++++ ENTRIES SUPPLIED
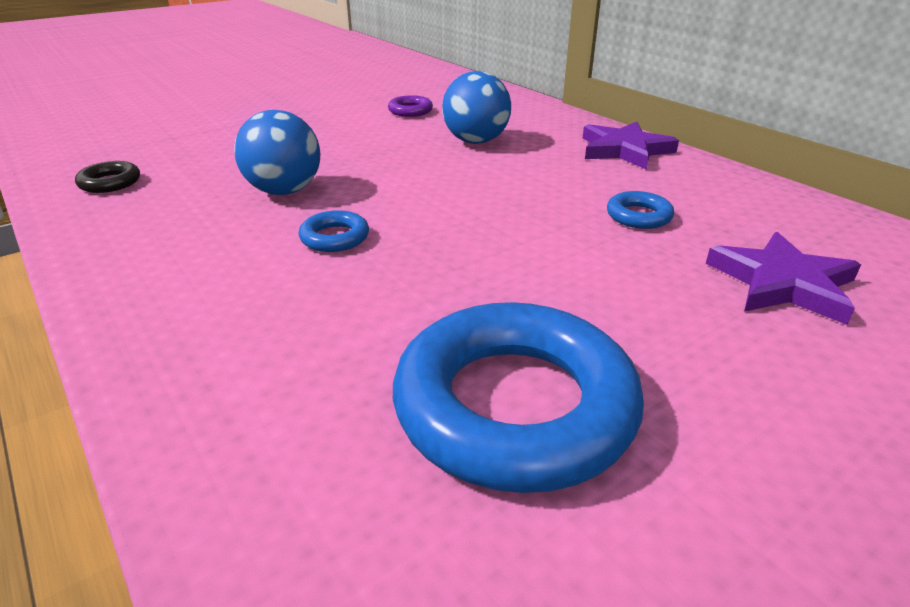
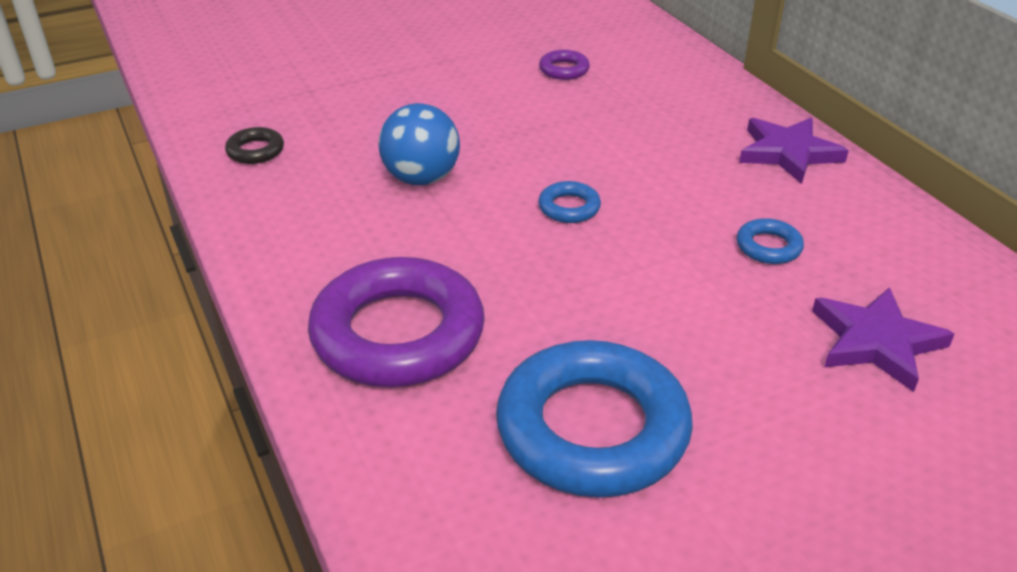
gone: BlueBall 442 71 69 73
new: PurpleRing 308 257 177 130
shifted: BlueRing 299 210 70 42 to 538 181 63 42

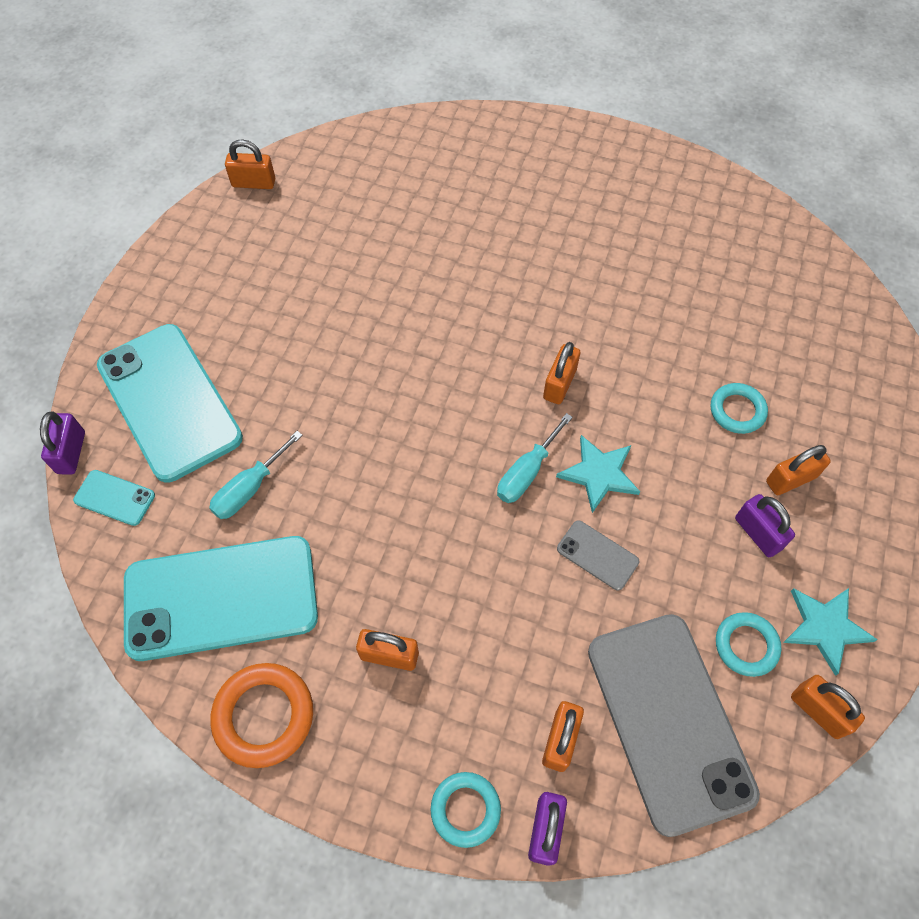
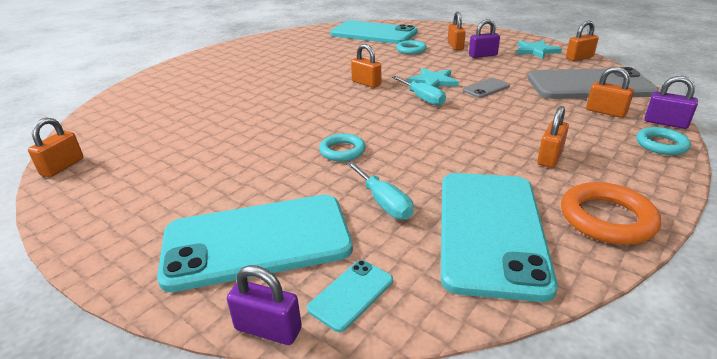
new: TurquoisePhone 330 20 88 24
shifted: TurquoiseRing 716 612 65 65 to 319 133 47 28

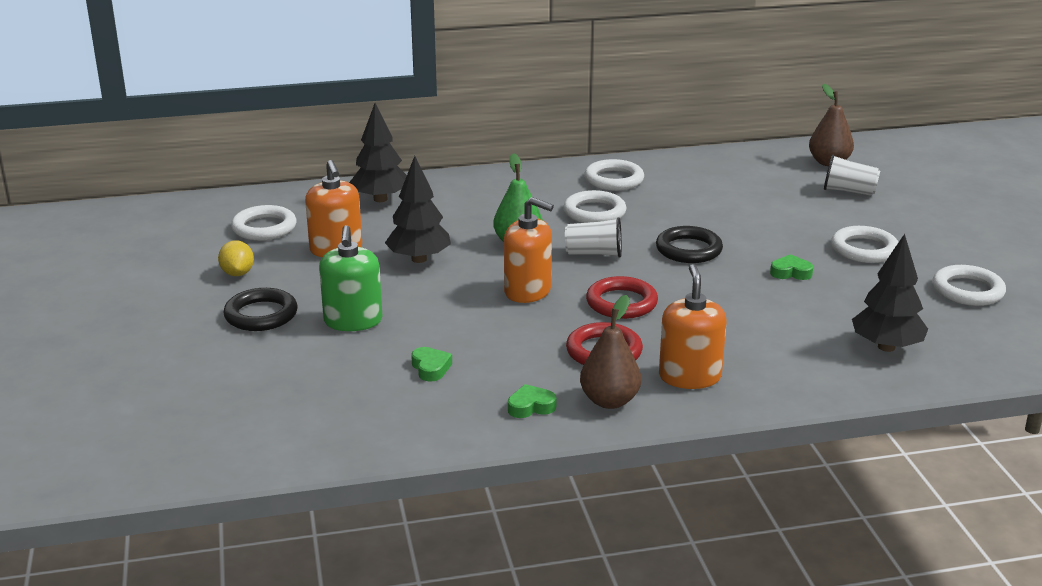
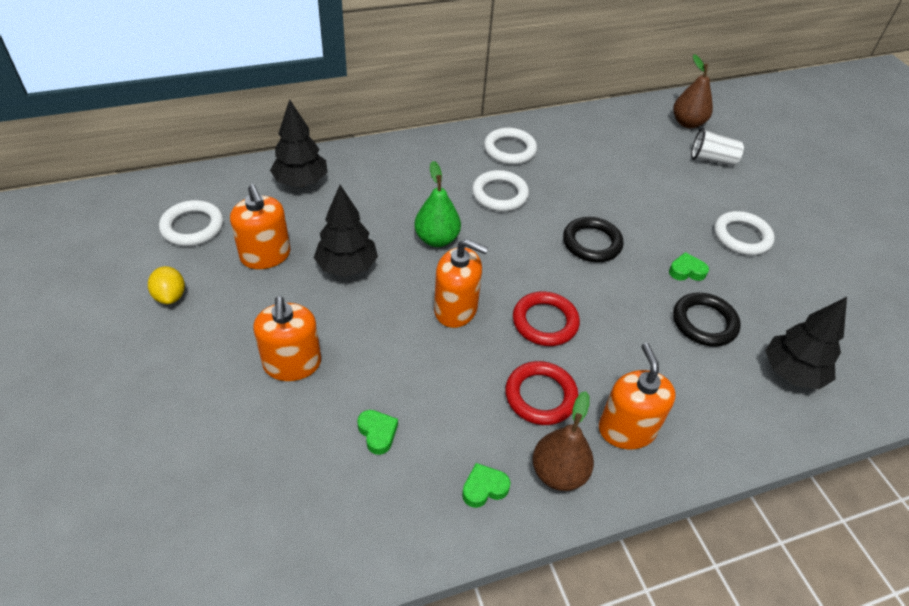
gone: WhiteCup 565 217 57 41; WhiteRing 932 265 74 41
shifted: BlackRing 223 288 75 43 to 673 293 68 54
repainted: GreenSoapDispenser 319 225 63 106 to OrangeSoapDispenser 253 296 68 85

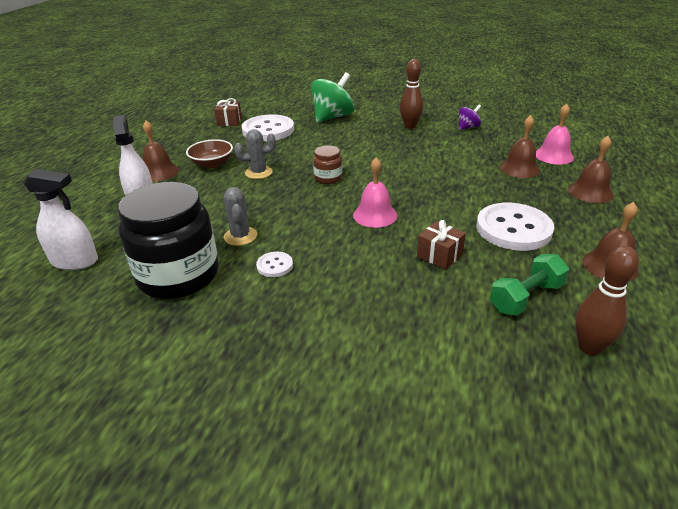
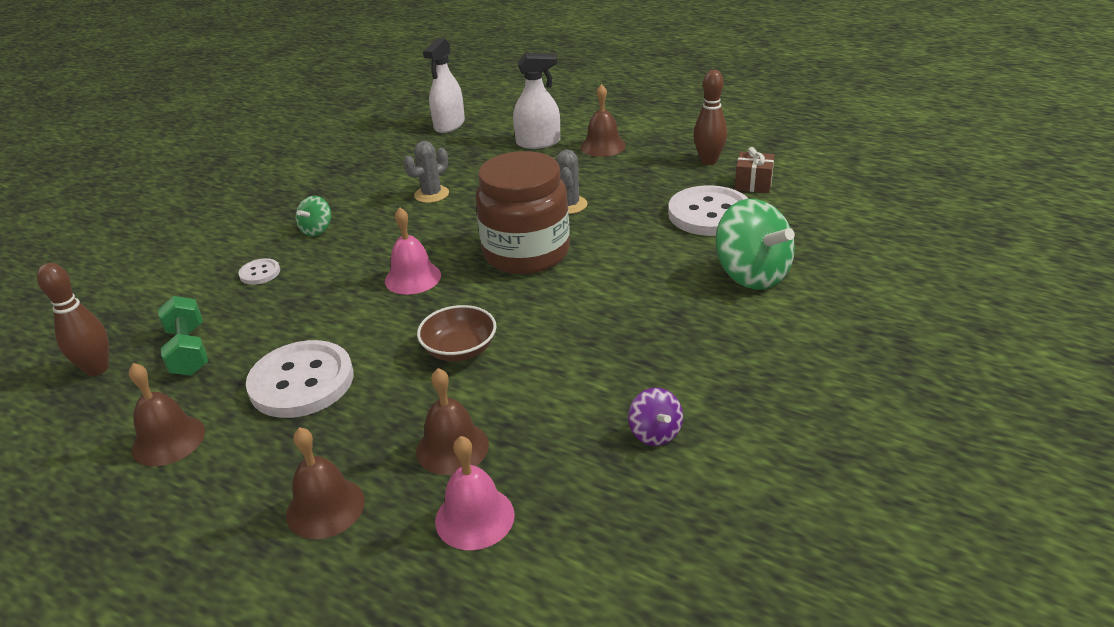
gone: BlackJar 117 182 102 117; BrownGift 417 220 49 50
new: GreenSpinningTop 296 196 35 40
shifted: BrownBowl 186 139 47 29 to 417 305 79 56; WhiteButton 256 252 37 25 to 238 258 42 27; BrownBowlingPin 400 59 23 70 to 693 70 34 95
rotated: GreyCactus 224 187 33 59 = 404 141 45 62 45 degrees counterclockwise
scaled: BrownJar 313 145 29 39 = 476 151 94 123 x2.23

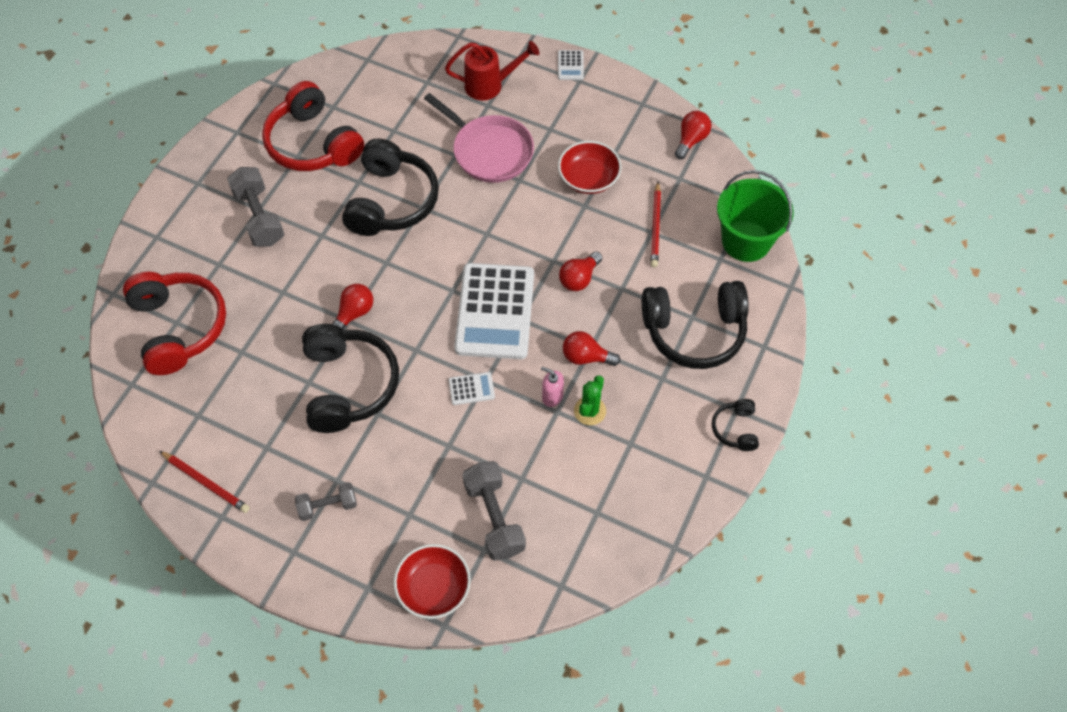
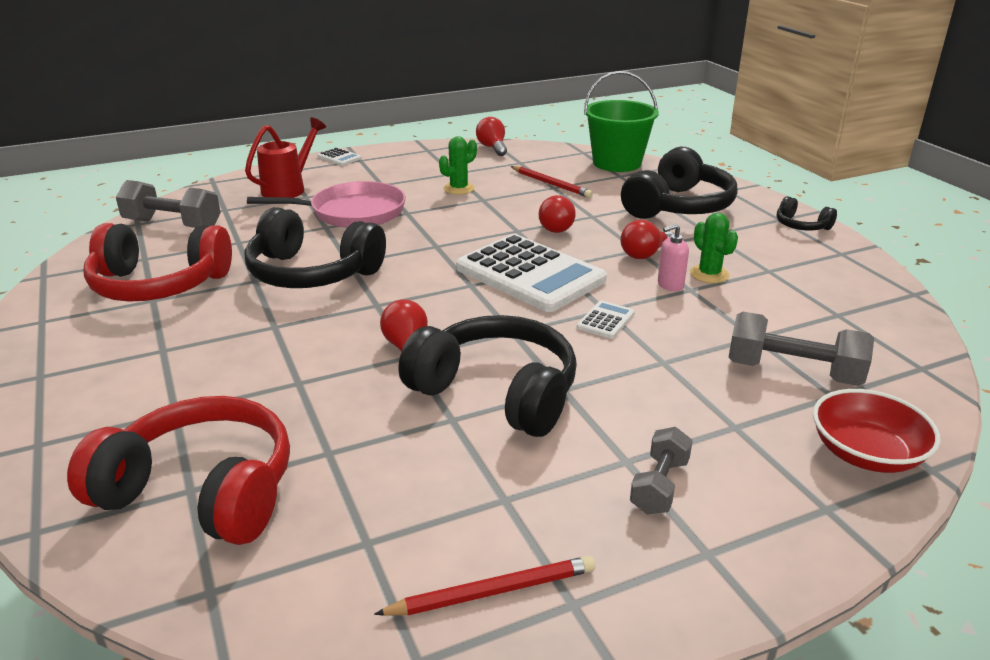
shifted: GreyDumbbell 227 167 57 80 to 116 180 105 48
swapped: RedBowl 558 141 64 53 to GreenCactus 439 136 38 59
rotated: BlackHeadphones 342 138 97 98 = 245 207 141 81 150 degrees clockwise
++++++++
Drop the pictures, then transcribe the lines from the one containing "scaled: BrownJar 313" to the end of the data above, exactly and nothing more.

scaled: BrownJar 313 145 29 39 = 476 151 94 123 x2.23

shifted: GreyDumbbell 227 167 57 80 to 116 180 105 48
swapped: RedBowl 558 141 64 53 to GreenCactus 439 136 38 59
rotated: BlackHeadphones 342 138 97 98 = 245 207 141 81 150 degrees clockwise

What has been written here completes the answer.